* **Work to complete**: Copy exactly the lines of the data below that run from the line holding "The yellow pear" through the line holding "The second view lost the white flower", both ends included.

* **Available data**:
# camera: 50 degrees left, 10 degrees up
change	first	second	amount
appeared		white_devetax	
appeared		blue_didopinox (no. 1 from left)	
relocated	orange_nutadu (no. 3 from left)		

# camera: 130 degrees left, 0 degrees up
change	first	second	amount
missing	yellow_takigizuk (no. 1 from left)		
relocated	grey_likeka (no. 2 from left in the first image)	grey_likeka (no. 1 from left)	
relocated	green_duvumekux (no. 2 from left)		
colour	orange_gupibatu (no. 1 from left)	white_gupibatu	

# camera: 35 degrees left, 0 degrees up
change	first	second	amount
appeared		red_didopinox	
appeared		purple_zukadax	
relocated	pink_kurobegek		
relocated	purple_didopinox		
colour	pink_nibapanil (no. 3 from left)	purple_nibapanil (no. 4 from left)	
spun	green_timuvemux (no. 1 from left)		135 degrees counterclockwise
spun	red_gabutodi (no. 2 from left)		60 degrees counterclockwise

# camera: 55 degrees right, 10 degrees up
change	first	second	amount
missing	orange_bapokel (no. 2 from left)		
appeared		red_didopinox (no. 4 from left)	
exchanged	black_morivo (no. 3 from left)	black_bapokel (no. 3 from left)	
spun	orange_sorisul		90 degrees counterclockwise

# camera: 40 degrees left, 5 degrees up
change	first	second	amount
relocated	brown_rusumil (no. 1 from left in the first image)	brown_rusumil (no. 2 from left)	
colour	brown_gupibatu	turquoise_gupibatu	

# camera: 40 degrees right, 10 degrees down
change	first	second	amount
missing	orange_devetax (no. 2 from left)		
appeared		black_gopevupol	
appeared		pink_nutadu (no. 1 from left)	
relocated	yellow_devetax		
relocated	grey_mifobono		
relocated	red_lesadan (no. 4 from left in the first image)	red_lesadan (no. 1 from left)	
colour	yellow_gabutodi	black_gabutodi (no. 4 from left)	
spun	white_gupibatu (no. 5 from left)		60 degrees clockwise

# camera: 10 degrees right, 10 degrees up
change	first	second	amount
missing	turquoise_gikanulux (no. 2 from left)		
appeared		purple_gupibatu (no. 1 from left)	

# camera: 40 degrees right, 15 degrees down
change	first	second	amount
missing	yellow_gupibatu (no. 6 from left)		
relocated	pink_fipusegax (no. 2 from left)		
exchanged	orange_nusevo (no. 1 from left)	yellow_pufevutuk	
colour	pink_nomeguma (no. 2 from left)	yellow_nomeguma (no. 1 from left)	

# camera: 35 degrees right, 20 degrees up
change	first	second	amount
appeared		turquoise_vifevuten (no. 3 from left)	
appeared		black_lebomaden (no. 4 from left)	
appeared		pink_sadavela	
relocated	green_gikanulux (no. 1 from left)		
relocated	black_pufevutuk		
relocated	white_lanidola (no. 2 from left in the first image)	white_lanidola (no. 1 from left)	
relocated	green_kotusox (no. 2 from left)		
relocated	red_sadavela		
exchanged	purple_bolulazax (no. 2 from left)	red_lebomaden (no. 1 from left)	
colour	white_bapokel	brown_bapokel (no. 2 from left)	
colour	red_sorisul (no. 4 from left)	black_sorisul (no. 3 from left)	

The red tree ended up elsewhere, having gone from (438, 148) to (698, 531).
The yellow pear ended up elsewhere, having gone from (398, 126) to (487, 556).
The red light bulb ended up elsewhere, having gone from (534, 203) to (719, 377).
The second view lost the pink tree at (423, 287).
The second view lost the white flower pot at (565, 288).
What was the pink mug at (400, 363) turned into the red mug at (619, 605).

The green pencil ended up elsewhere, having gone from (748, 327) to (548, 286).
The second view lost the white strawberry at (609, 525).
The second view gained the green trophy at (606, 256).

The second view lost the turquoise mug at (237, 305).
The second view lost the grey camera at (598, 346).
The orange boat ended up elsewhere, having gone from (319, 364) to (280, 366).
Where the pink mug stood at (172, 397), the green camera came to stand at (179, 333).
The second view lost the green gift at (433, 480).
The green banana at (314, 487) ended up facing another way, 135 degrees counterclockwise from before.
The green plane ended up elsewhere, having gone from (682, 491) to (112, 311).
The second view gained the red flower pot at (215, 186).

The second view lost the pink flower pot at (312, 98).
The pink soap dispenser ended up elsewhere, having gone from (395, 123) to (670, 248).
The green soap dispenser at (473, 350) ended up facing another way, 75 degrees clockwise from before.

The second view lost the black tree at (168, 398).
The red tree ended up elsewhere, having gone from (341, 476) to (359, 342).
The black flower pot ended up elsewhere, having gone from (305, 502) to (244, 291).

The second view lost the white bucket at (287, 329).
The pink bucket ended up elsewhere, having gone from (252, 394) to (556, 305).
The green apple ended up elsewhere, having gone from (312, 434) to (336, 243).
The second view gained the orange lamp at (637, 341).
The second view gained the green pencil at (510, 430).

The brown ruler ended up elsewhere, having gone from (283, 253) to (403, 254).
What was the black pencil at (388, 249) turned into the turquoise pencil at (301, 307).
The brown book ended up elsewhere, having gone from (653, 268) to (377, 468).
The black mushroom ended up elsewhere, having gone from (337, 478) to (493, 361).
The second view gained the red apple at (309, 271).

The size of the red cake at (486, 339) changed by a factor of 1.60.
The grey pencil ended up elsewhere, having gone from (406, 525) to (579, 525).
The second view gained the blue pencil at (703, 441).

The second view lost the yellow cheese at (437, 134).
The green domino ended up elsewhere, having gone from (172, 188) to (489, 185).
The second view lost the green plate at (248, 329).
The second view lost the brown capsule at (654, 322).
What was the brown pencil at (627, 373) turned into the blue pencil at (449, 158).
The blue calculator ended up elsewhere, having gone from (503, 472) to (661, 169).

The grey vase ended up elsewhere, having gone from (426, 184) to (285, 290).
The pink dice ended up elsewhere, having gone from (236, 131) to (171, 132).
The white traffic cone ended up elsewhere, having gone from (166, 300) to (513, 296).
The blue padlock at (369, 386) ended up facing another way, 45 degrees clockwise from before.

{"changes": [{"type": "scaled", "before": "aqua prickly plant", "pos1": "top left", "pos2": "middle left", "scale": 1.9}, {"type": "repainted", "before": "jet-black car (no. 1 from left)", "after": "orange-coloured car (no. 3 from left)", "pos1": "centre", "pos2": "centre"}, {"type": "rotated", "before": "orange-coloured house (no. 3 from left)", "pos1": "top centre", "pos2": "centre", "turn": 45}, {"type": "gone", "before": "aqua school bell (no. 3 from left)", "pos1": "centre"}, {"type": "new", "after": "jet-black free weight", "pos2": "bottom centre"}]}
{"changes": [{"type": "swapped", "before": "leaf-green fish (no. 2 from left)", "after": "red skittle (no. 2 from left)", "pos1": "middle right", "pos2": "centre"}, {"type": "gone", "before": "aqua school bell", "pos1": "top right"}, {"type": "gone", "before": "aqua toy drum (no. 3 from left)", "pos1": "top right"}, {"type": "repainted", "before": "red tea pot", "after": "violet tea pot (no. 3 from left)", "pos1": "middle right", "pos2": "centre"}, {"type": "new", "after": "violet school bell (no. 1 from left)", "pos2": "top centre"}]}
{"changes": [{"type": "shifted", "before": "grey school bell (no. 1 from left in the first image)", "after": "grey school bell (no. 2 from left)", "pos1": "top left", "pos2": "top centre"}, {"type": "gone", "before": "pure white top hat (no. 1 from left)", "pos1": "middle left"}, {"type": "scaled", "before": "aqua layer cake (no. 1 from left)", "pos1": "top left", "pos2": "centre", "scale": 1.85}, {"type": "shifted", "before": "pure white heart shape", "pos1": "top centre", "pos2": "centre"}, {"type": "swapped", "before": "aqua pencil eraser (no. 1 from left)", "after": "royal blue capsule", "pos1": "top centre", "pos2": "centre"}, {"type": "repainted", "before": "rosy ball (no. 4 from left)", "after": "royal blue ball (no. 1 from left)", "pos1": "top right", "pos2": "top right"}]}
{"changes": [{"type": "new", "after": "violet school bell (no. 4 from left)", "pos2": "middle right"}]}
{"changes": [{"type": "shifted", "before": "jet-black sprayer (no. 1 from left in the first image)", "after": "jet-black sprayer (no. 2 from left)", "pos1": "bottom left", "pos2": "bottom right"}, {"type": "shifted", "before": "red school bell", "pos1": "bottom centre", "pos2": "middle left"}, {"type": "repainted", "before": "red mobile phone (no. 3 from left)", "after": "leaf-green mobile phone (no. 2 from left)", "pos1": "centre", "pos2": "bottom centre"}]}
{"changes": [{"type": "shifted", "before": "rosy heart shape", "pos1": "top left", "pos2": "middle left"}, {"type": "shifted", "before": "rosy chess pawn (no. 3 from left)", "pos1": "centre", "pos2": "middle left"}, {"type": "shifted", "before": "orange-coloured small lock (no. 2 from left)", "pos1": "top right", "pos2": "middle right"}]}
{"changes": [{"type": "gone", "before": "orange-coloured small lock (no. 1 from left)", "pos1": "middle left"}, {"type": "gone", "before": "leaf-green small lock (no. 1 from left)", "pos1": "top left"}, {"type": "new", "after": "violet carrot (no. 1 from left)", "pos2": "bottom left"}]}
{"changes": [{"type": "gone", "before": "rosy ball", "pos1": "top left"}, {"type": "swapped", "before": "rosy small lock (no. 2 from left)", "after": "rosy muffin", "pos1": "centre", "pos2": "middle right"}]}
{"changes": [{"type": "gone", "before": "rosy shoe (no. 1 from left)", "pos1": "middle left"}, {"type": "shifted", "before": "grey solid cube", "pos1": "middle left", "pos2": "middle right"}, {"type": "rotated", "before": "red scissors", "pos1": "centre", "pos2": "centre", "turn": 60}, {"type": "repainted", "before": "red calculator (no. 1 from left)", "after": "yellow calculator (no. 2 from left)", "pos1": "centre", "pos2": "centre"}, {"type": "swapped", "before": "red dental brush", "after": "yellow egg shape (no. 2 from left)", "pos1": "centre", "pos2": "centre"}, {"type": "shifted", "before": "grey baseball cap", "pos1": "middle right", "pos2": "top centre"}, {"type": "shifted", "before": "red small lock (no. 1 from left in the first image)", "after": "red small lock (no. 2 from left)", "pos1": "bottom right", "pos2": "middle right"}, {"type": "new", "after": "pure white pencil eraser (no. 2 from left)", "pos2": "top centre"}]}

* **Solution to the exercise**:
The yellow pear ended up elsewhere, having gone from (398, 126) to (487, 556).
The red light bulb ended up elsewhere, having gone from (534, 203) to (719, 377).
The second view lost the pink tree at (423, 287).
The second view lost the white flower pot at (565, 288).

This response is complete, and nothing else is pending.